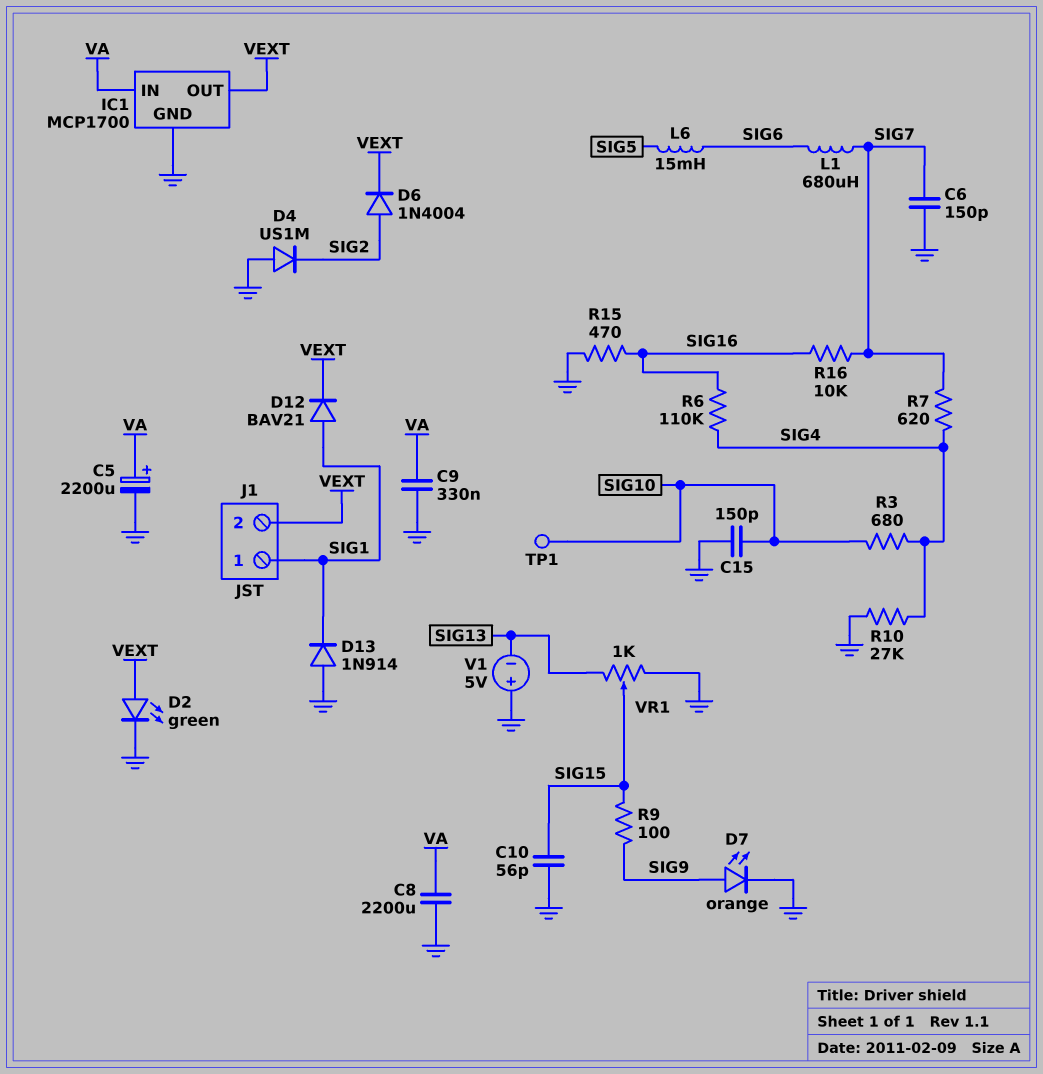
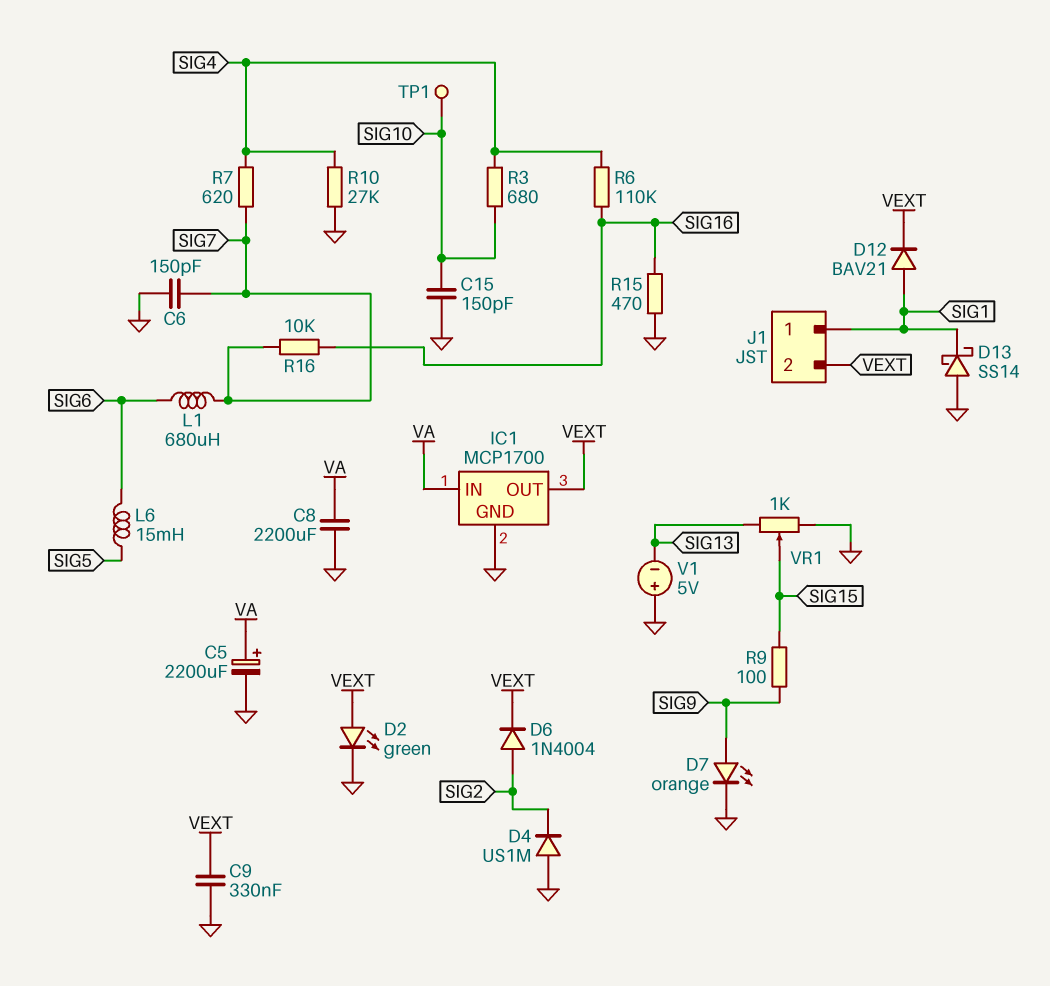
C9: 330nF (GND, VA) -> 330nF (GND, VEXT)
C10: 56pF (GND, SIG15) -> none
D13: diode 1N914 (A GND, K SIG1) -> schottky SS14 (A GND, K SIG1)

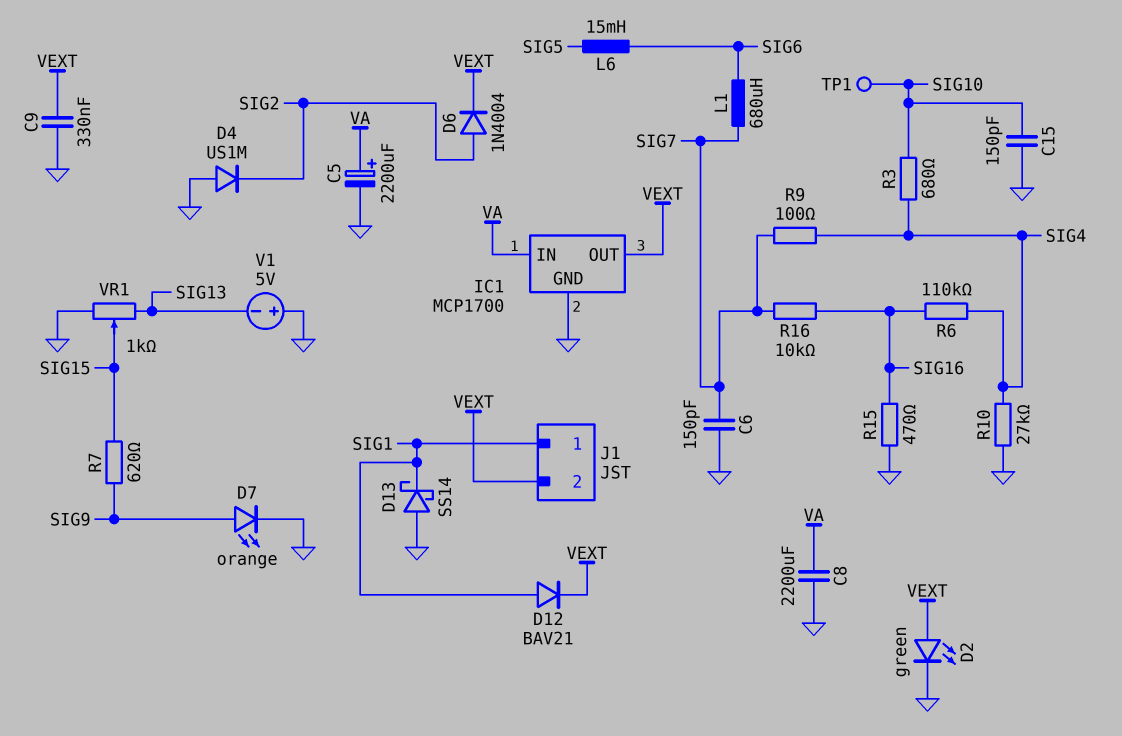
R7: 620 (SIG4, SIG7) -> 620 (SIG9, SIG15)
R9: 100 (SIG9, SIG15) -> 100 (SIG4, SIG7)

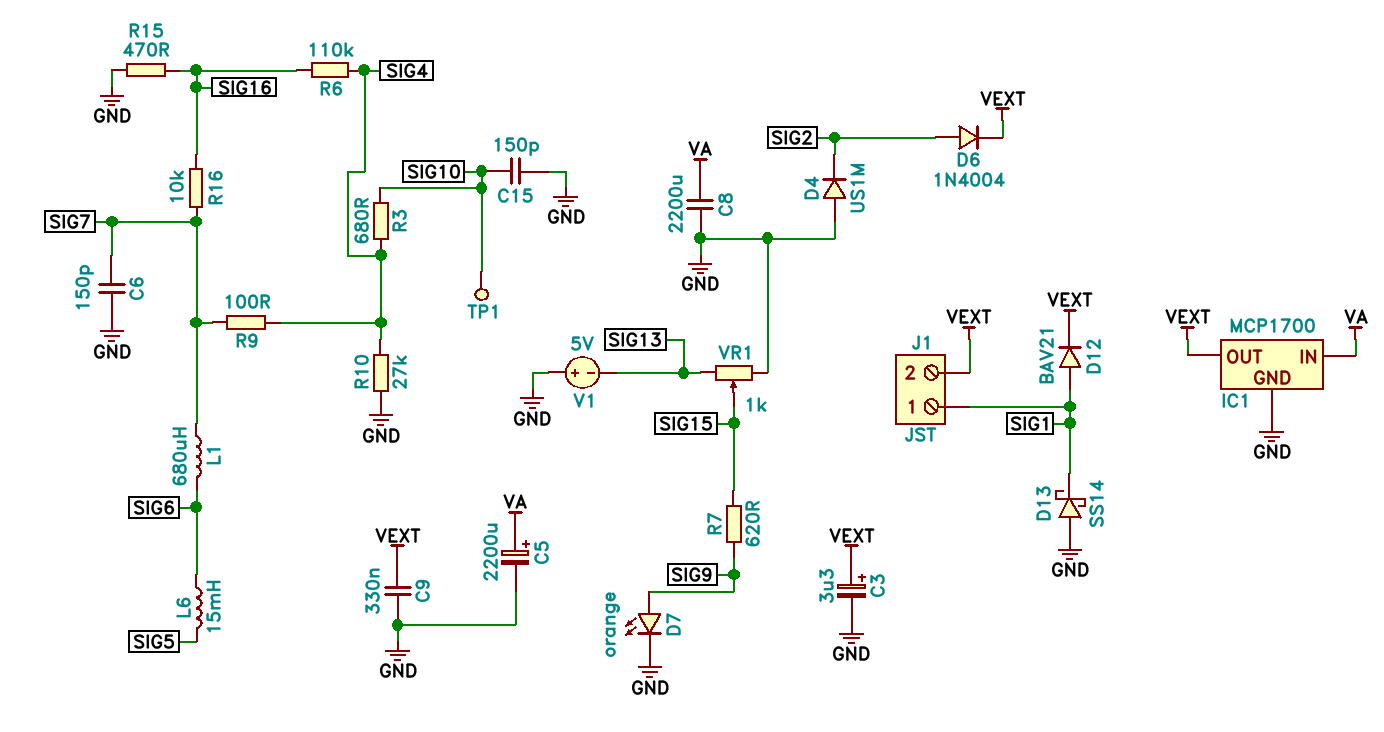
C3: none -> 3.3uF (plus VEXT, minus GND)
D2: LED green (A VEXT, K GND) -> none

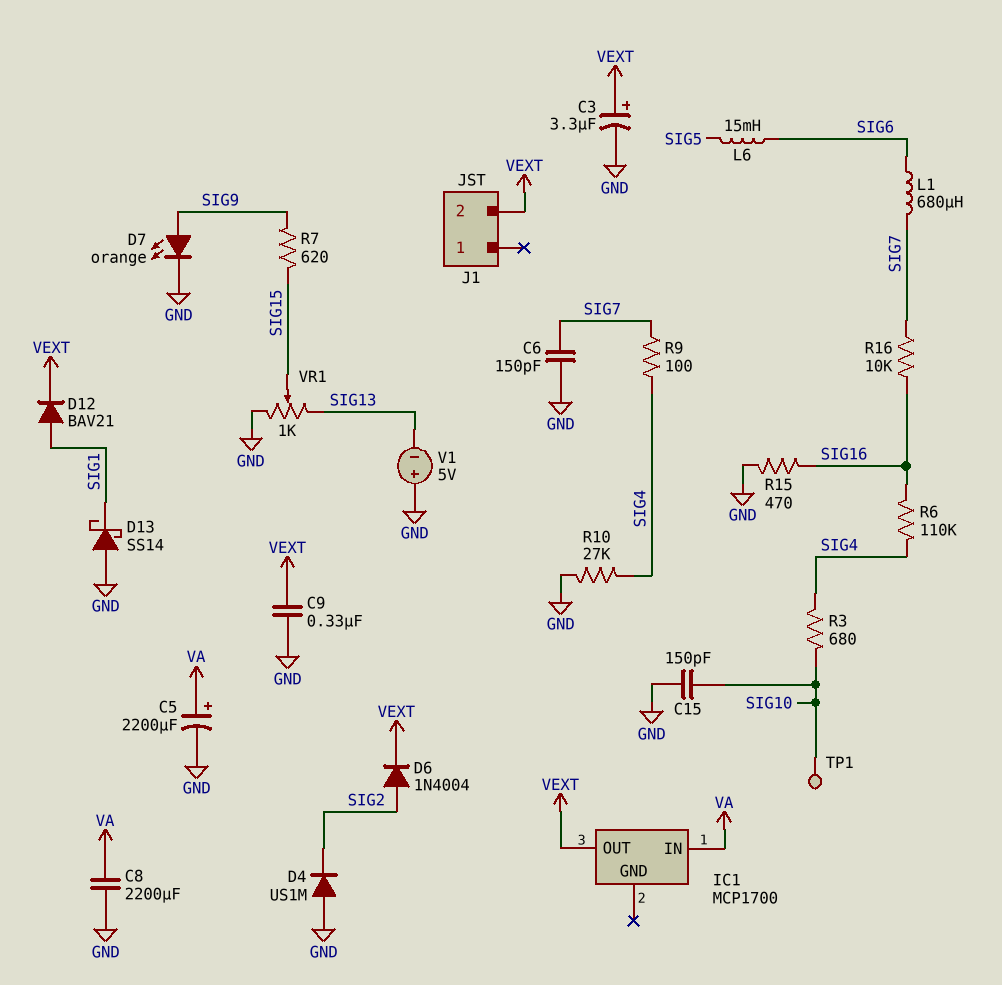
IC1 pin GND: GND -> none
J1 pin 1: SIG1 -> none

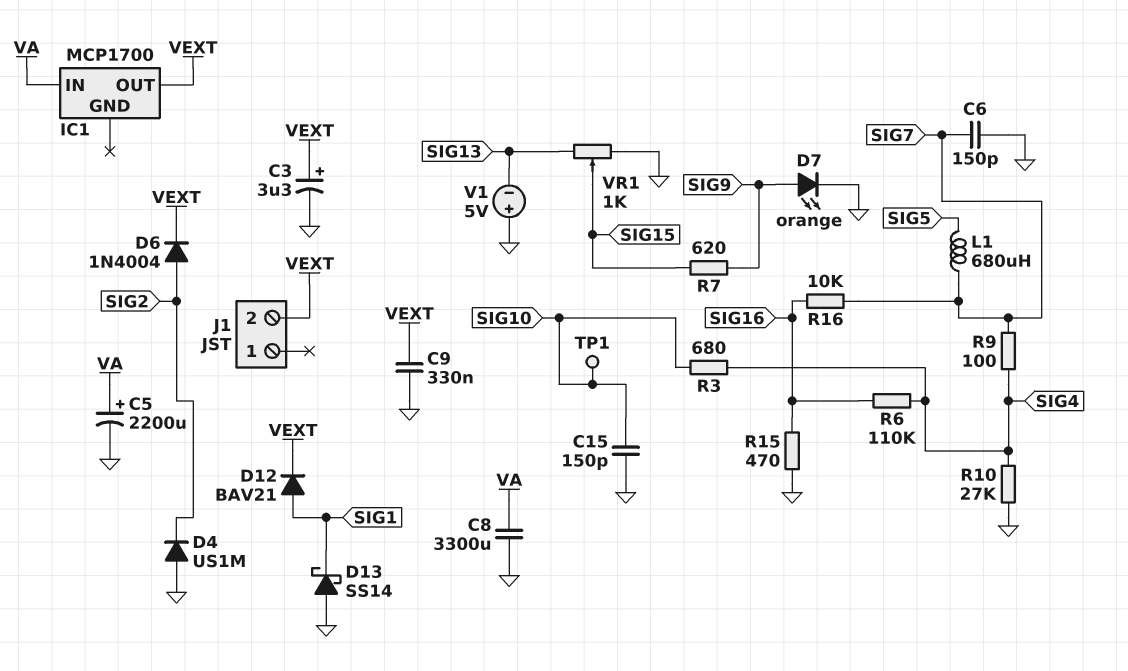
C8: 2200uF (GND, VA) -> 3300uF (GND, VA)
L1: 680uH (SIG6, SIG7) -> 680uH (SIG5, SIG7)
L6: 15mH (SIG5, SIG6) -> none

####

# PROBLEM DESCRIPTION
Every line of the records that includes the word "VEXT" should be gathered.

# TASK SOLUTION
C9: 330nF (GND, VA) -> 330nF (GND, VEXT)
C3: none -> 3.3uF (plus VEXT, minus GND)
D2: LED green (A VEXT, K GND) -> none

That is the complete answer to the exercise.